Problem to work on: Once the line with "U4 pin SCL: none -> N4" is found in the entries below, repeat it and each following line exactly, up to and including the line with "SW2: button (GND, N11) -> switch (GND, N11)". Add no other lines.
Start of Study material
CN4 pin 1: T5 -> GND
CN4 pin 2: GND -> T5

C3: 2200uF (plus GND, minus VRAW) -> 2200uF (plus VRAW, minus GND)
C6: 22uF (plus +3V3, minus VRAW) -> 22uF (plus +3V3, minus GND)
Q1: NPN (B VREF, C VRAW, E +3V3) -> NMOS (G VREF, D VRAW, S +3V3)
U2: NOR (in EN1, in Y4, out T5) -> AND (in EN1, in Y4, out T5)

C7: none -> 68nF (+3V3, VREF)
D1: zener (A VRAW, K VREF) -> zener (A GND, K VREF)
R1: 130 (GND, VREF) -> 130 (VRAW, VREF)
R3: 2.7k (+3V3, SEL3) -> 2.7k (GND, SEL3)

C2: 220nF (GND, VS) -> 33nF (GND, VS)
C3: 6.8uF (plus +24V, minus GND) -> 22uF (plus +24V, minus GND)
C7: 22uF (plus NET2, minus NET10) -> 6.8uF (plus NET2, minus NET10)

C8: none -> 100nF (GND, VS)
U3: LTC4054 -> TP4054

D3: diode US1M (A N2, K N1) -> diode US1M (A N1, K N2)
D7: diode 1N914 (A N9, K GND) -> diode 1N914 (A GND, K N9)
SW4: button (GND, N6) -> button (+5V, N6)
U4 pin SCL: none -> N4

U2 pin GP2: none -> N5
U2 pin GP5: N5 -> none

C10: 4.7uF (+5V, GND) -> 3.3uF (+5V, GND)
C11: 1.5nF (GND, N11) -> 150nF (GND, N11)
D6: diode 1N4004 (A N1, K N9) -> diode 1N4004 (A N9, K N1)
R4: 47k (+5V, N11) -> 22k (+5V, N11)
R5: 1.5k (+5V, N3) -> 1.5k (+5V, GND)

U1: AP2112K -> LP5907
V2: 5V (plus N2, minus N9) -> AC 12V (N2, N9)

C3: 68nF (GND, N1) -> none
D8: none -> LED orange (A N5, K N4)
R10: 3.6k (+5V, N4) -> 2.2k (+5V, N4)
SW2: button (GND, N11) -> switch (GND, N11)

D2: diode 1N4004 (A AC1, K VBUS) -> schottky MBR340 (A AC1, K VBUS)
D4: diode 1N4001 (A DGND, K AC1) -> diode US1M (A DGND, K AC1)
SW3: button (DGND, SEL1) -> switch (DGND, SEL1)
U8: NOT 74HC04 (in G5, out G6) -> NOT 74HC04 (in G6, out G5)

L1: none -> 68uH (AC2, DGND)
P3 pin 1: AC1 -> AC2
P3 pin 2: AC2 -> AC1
End of Study material
Response:
U4 pin SCL: none -> N4

U2 pin GP2: none -> N5
U2 pin GP5: N5 -> none

C10: 4.7uF (+5V, GND) -> 3.3uF (+5V, GND)
C11: 1.5nF (GND, N11) -> 150nF (GND, N11)
D6: diode 1N4004 (A N1, K N9) -> diode 1N4004 (A N9, K N1)
R4: 47k (+5V, N11) -> 22k (+5V, N11)
R5: 1.5k (+5V, N3) -> 1.5k (+5V, GND)

U1: AP2112K -> LP5907
V2: 5V (plus N2, minus N9) -> AC 12V (N2, N9)

C3: 68nF (GND, N1) -> none
D8: none -> LED orange (A N5, K N4)
R10: 3.6k (+5V, N4) -> 2.2k (+5V, N4)
SW2: button (GND, N11) -> switch (GND, N11)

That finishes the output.